DATA EXTRACT
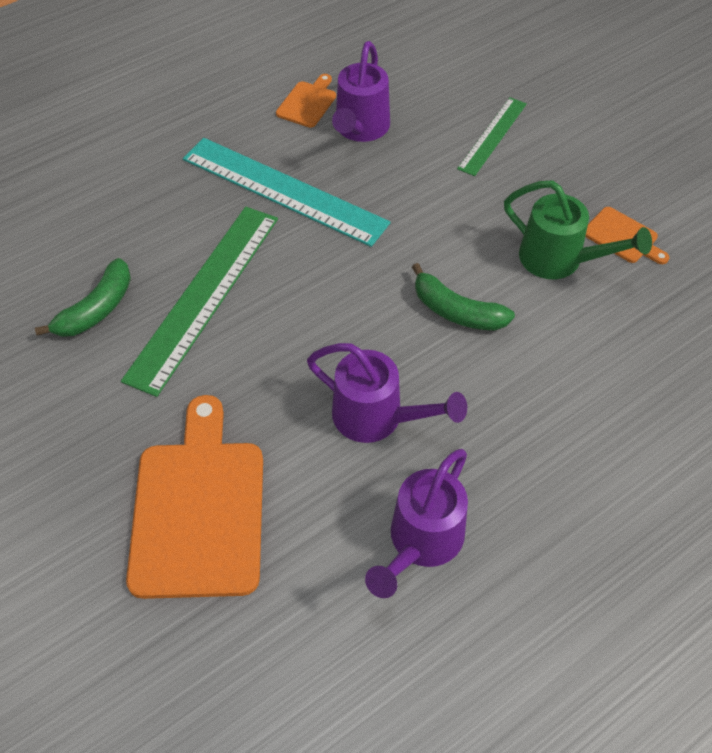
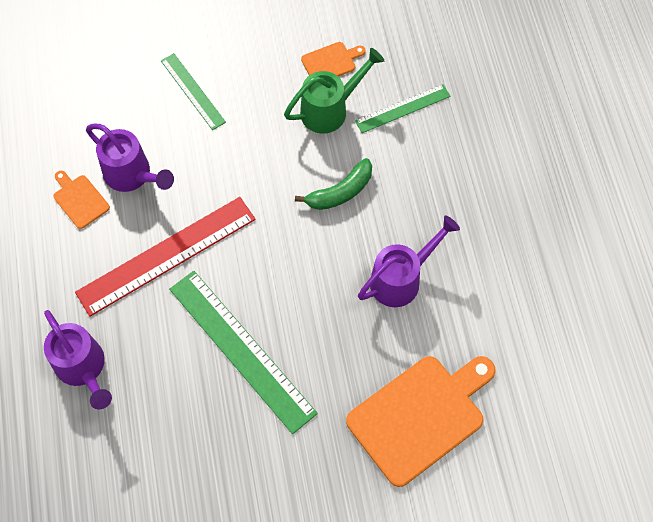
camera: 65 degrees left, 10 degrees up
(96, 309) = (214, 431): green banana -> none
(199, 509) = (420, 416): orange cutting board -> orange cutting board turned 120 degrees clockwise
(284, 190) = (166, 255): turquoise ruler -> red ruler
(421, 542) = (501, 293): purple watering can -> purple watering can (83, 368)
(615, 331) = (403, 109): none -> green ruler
---
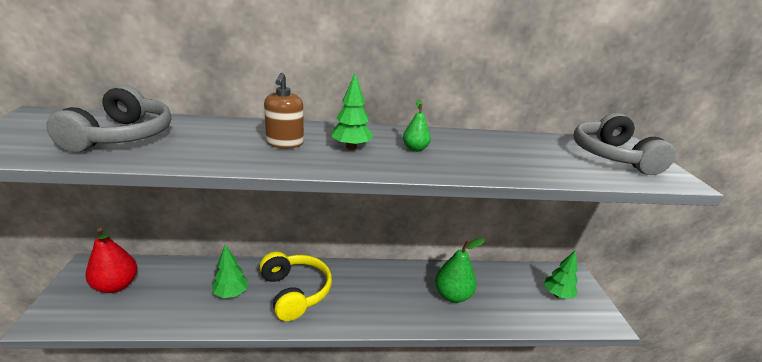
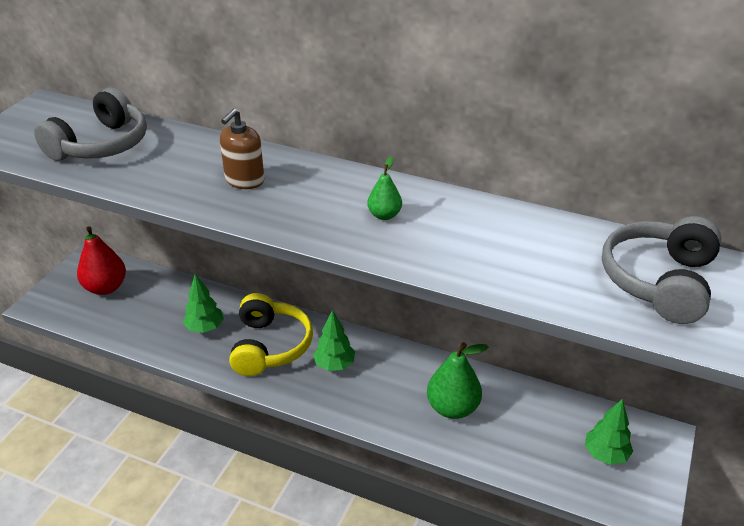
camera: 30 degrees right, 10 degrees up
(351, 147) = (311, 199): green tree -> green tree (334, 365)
---
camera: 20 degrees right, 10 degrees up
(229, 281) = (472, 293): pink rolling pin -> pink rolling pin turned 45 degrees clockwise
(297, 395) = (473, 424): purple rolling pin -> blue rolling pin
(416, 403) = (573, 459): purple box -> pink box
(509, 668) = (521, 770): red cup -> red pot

TASK BRIEF
Everything above from the line with "camera: 65 degrees left, 10 degrees up" to the line with "(615, 331) = (403, 109): none -> green ruler", both included, must be repeated exactly, and nothing outside that range.

SOLUTION FOR THIS EXERCISE
camera: 65 degrees left, 10 degrees up
(96, 309) = (214, 431): green banana -> none
(199, 509) = (420, 416): orange cutting board -> orange cutting board turned 120 degrees clockwise
(284, 190) = (166, 255): turquoise ruler -> red ruler
(421, 542) = (501, 293): purple watering can -> purple watering can (83, 368)
(615, 331) = (403, 109): none -> green ruler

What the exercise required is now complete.